• **ABOUT THIS TASK**
For this exercise, reproduce the entries below exactly, but only from the line containing "MIC pin OUT: D0 -> D2" through the line containing "BT3 pin TXD: D8 -> D10", both included.

• **MATERIAL TO PROCESS**
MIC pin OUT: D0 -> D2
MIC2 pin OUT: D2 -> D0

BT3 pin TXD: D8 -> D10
...
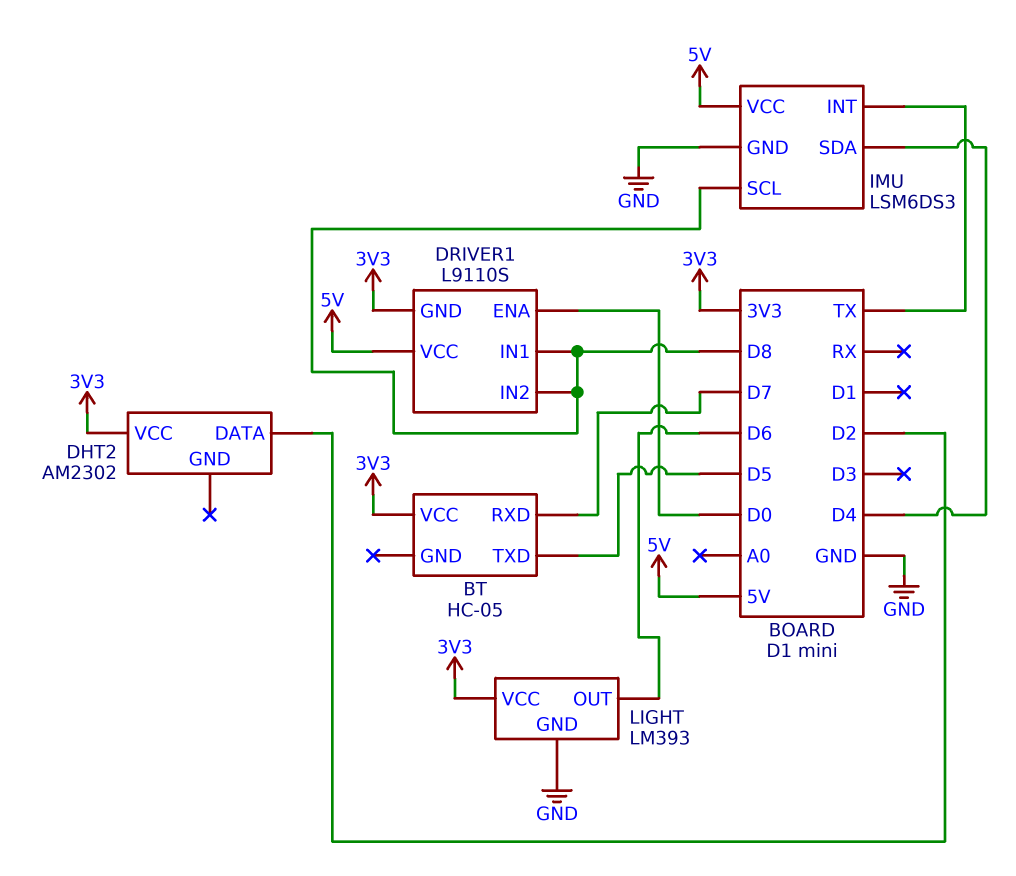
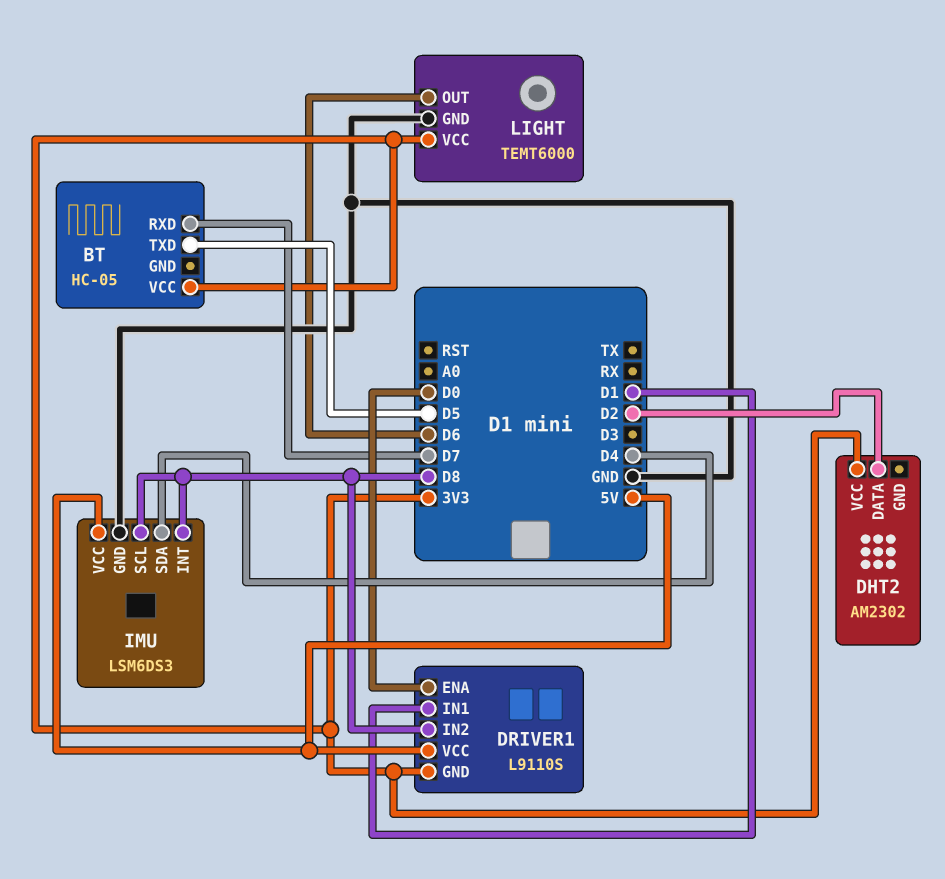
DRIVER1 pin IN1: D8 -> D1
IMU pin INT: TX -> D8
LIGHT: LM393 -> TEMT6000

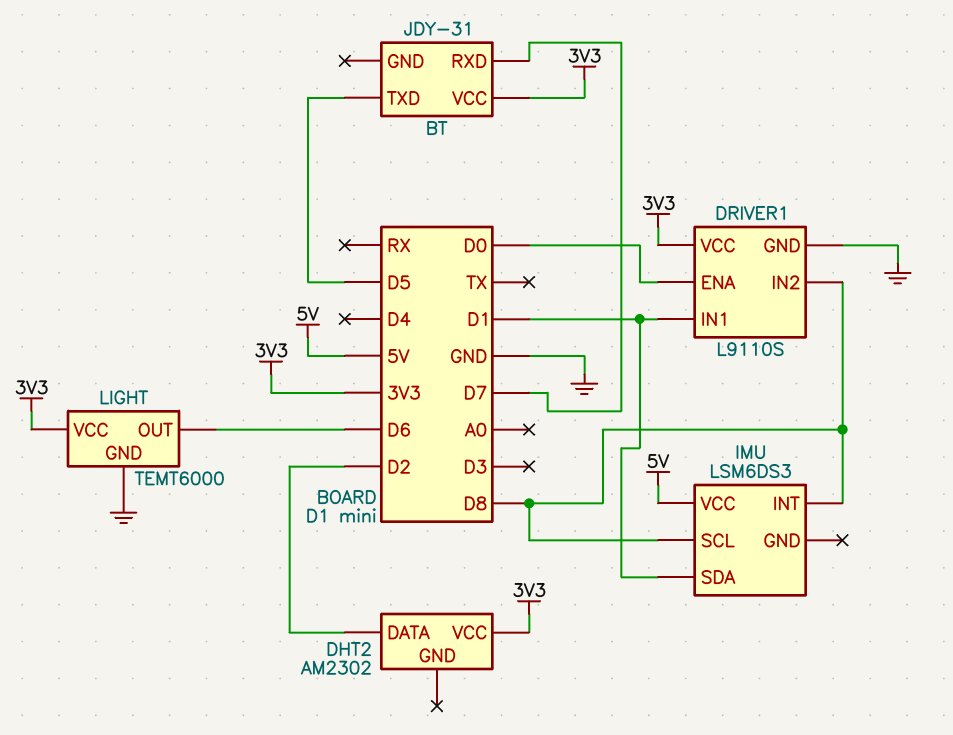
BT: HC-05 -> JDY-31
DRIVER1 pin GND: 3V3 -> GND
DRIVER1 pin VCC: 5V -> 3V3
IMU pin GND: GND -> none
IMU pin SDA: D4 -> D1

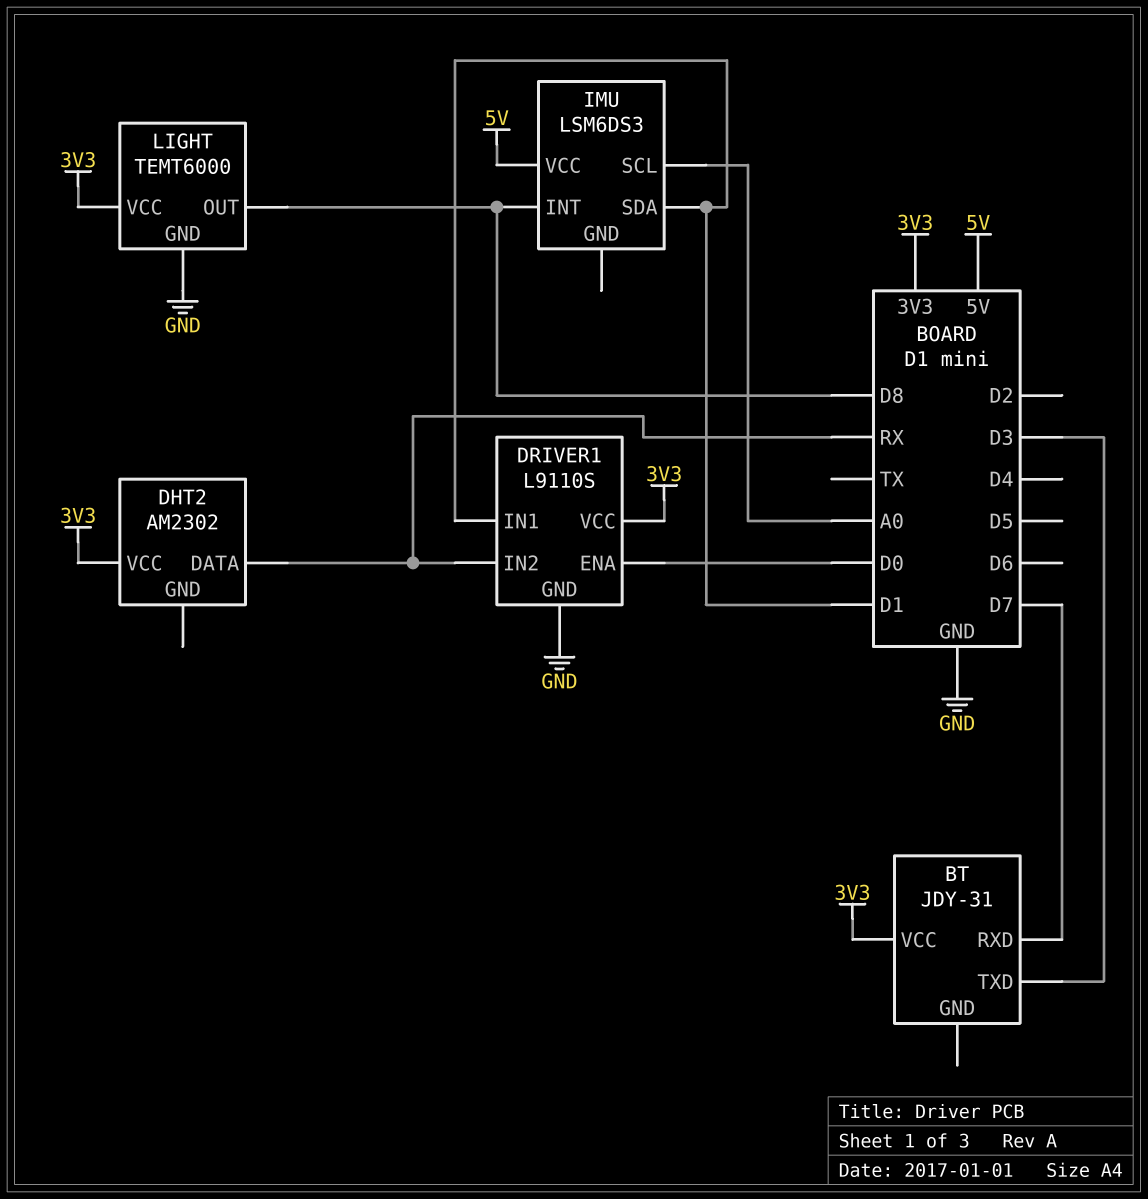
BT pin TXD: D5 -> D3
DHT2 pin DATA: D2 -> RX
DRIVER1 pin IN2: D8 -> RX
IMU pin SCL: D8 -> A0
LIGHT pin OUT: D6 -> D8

• **TASK RESPONSE**
MIC pin OUT: D0 -> D2
MIC2 pin OUT: D2 -> D0

BT3 pin TXD: D8 -> D10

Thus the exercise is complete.